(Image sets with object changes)

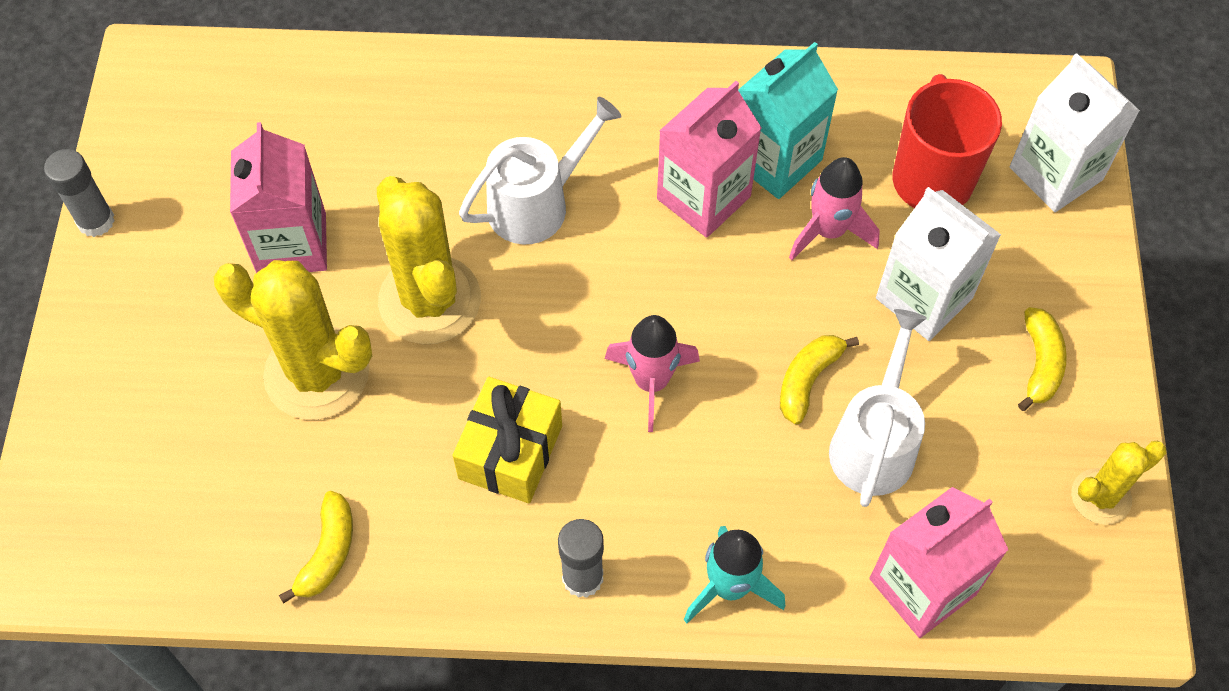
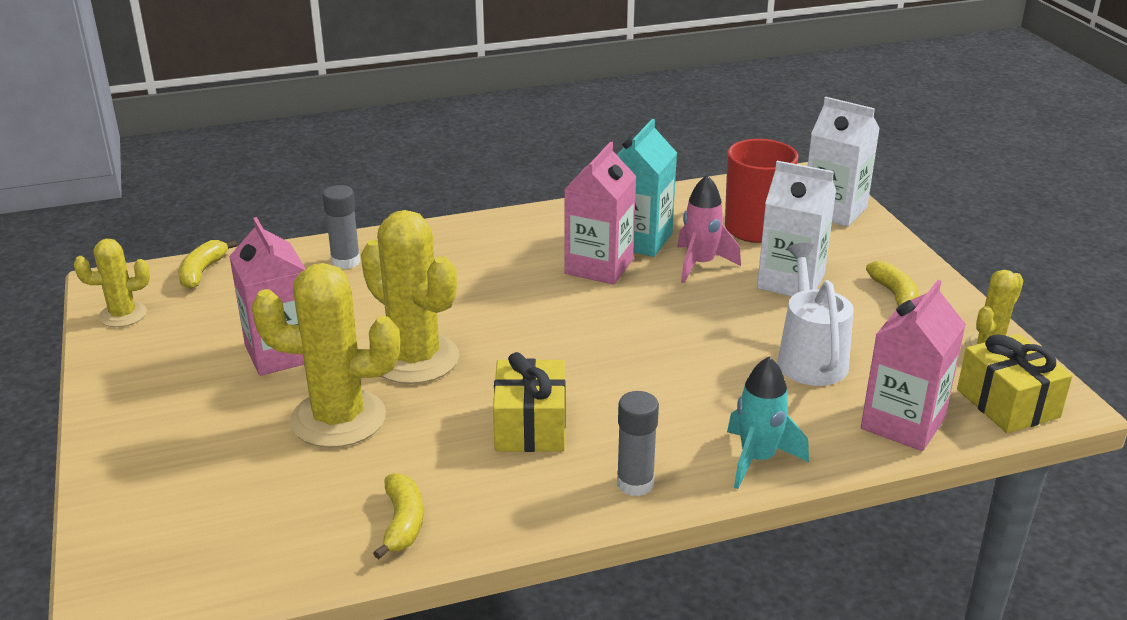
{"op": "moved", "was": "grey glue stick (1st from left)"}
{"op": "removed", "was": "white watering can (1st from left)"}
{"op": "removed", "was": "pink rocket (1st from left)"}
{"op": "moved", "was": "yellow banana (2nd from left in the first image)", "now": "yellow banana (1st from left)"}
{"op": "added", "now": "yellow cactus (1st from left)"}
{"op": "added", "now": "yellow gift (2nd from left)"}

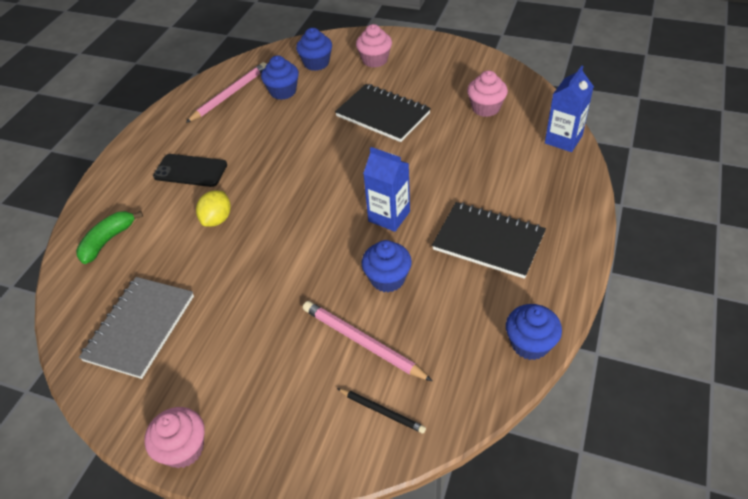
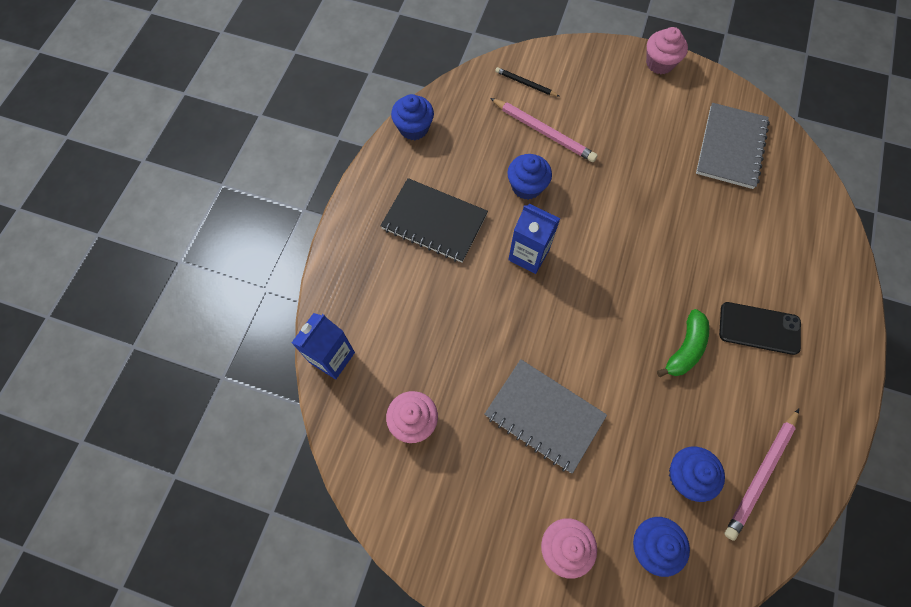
{"op": "moved", "was": "green banana"}
{"op": "removed", "was": "yellow lemon"}
{"op": "recoloured", "was": "black notebook (1st from left)", "now": "grey notebook (1st from left)"}

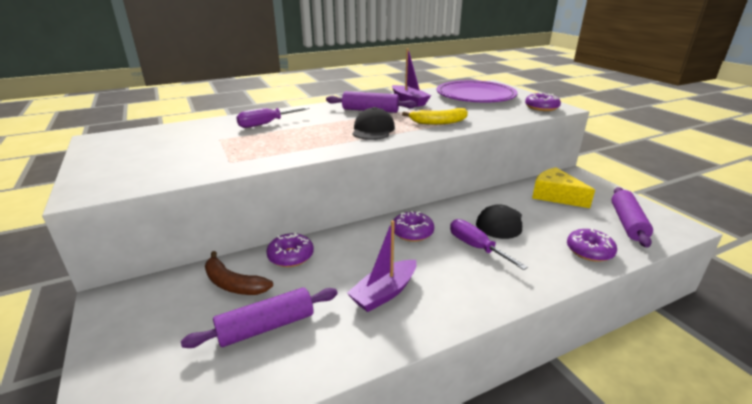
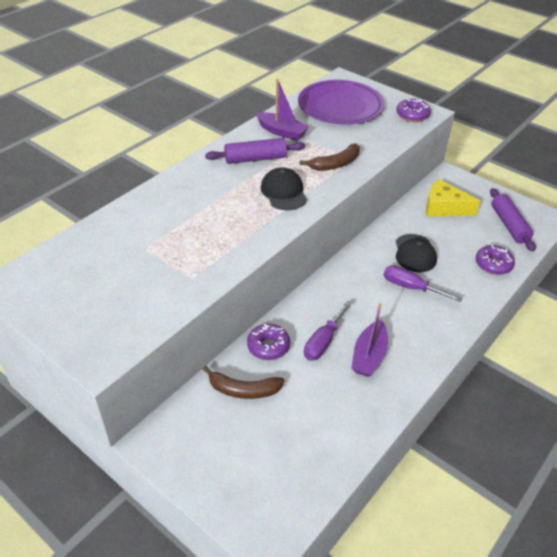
{"op": "removed", "was": "purple rolling pin (1st from left)"}
{"op": "moved", "was": "purple screwdriver (1st from left)"}
{"op": "removed", "was": "purple donut (2nd from left)"}
{"op": "recoloured", "was": "yellow banana", "now": "brown banana (2nd from left)"}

> **WHAT IS EXPECTED**
Return every line above in which the string "recoloured" occurs.

> **REPLY TO THE EXERCISE**
{"op": "recoloured", "was": "black notebook (1st from left)", "now": "grey notebook (1st from left)"}
{"op": "recoloured", "was": "yellow banana", "now": "brown banana (2nd from left)"}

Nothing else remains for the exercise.